**REQUIRED ACTION:** Find the line that contains "black semicircle: (434, 223)" in the entries below. Write out that line and all that follow it, unchanged and alone.

**DATA SHOWN:**

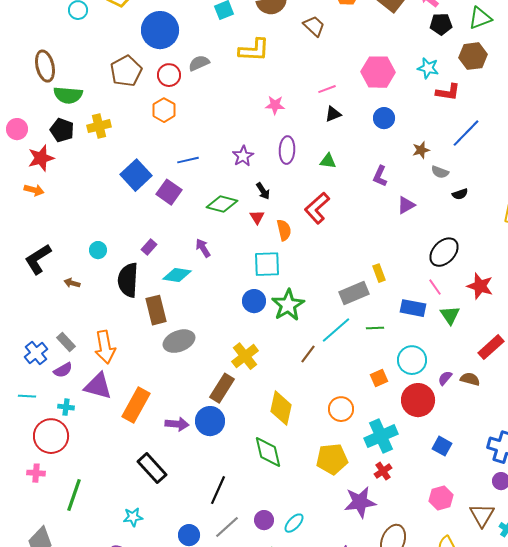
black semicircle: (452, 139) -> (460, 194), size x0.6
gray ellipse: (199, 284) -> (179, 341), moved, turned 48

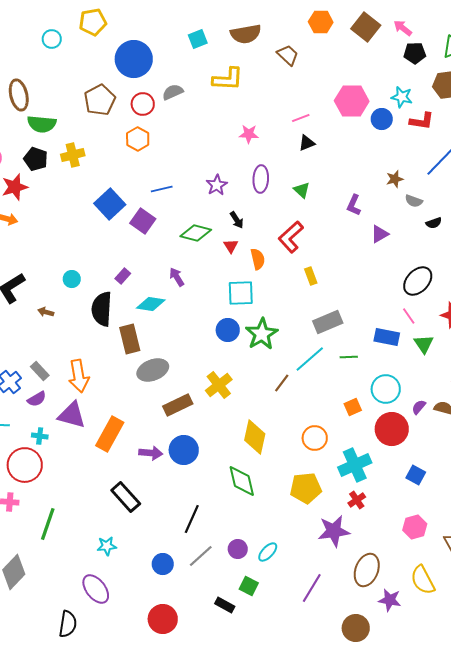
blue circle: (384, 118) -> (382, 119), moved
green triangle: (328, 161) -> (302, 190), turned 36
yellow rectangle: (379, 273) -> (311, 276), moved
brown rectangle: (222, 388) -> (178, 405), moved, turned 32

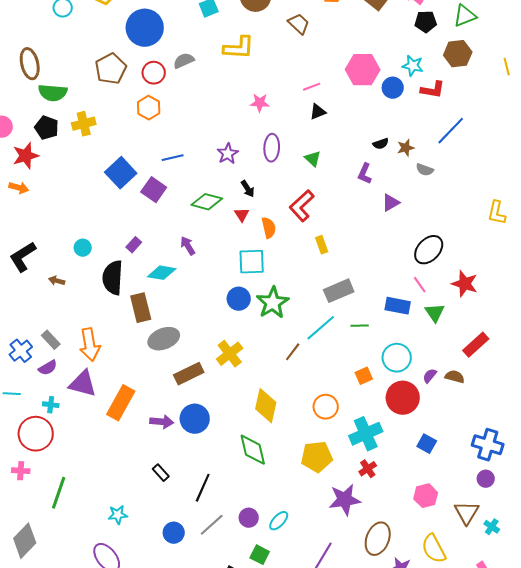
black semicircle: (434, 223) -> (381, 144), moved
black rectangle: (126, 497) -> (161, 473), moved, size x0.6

**TASK RESPONSE:**
black semicircle: (434, 223) -> (381, 144), moved
black rectangle: (126, 497) -> (161, 473), moved, size x0.6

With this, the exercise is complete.